+++ MATERIAL SHOWN

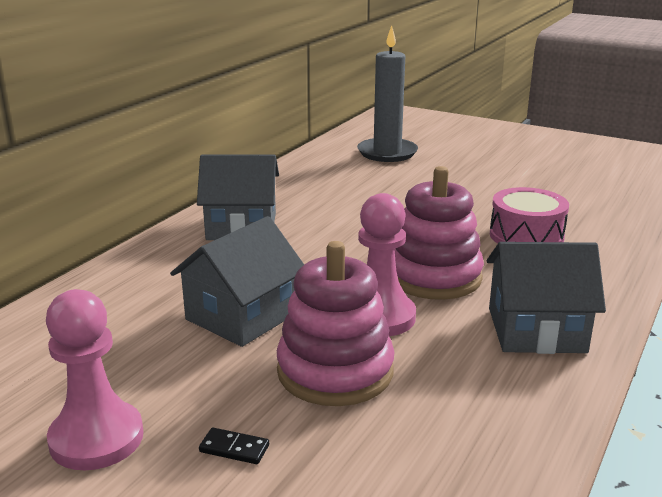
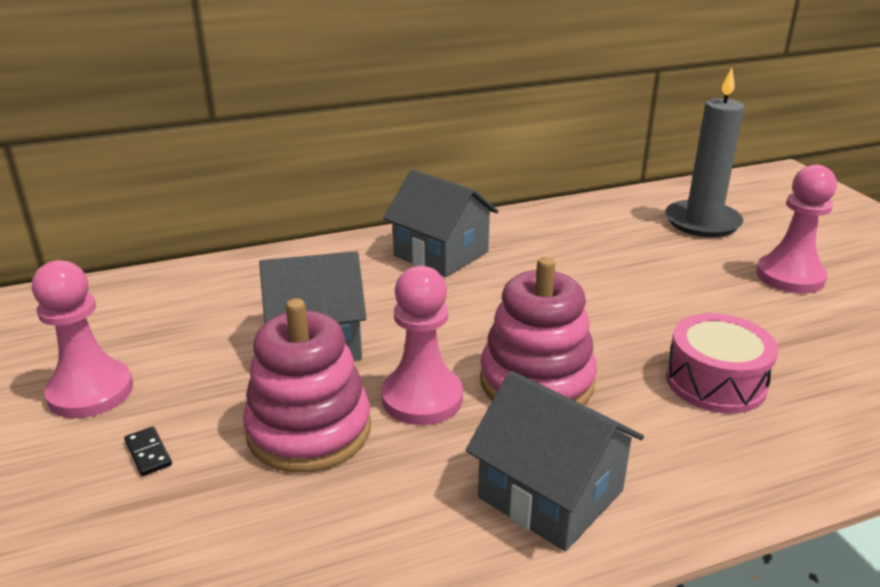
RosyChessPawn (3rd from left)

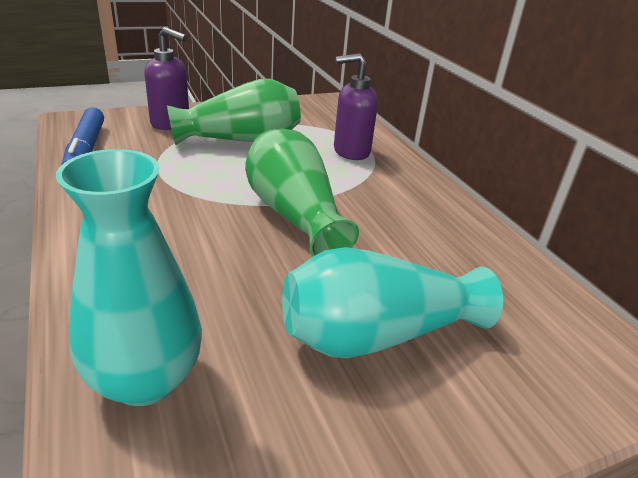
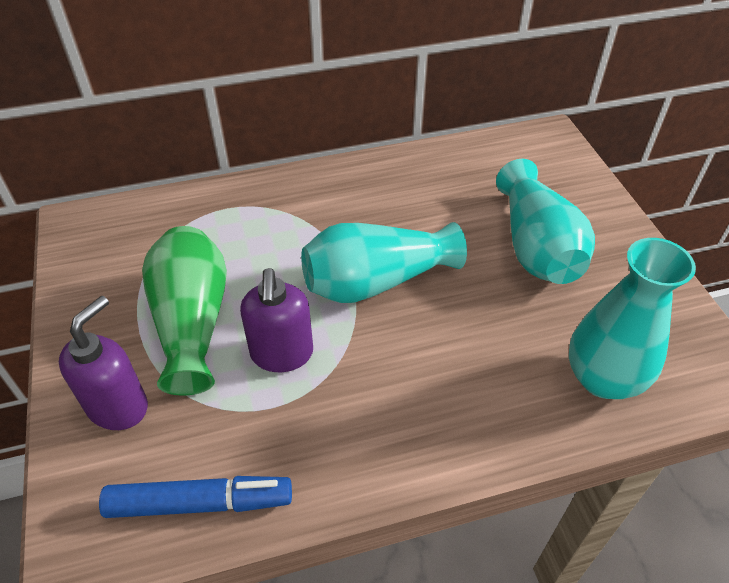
PurpleSoapDispenser (2nd from left)
TealVase (1st from left)

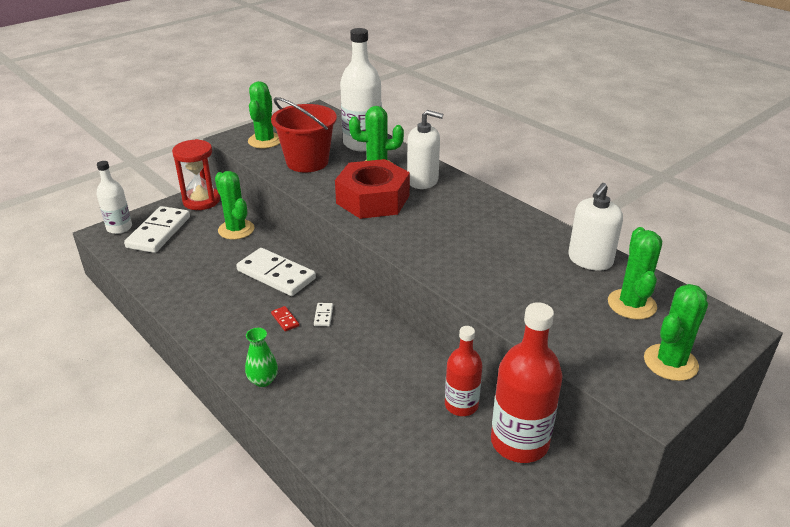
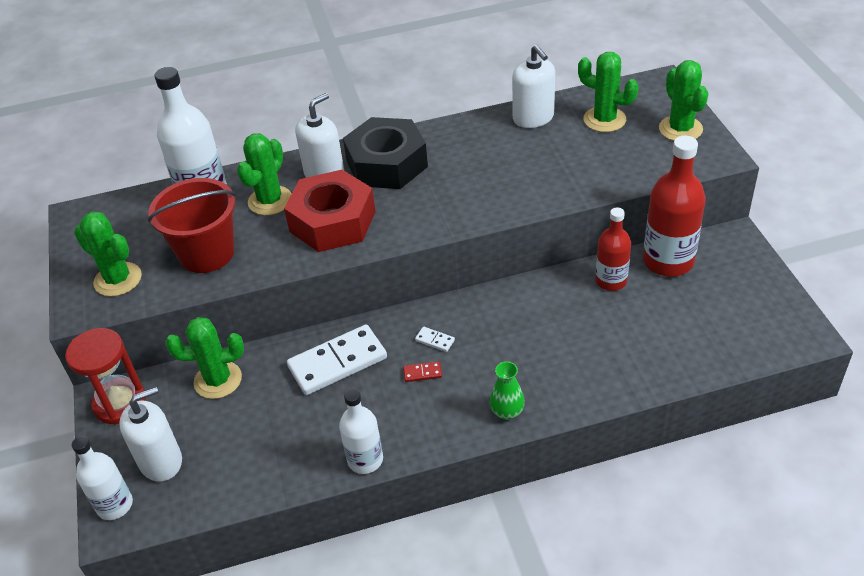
SnowWhiteFlask (3rd from left)
JetBlackHexNut
SnowWhiteSoapDispenser (1st from left)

++++++

WORK REQUEST:
Skipping the pictures, transcribe each line above exactly as it appears.

RESULT OF THIS TASK:
RosyChessPawn (3rd from left)

PurpleSoapDispenser (2nd from left)
TealVase (1st from left)

SnowWhiteFlask (3rd from left)
JetBlackHexNut
SnowWhiteSoapDispenser (1st from left)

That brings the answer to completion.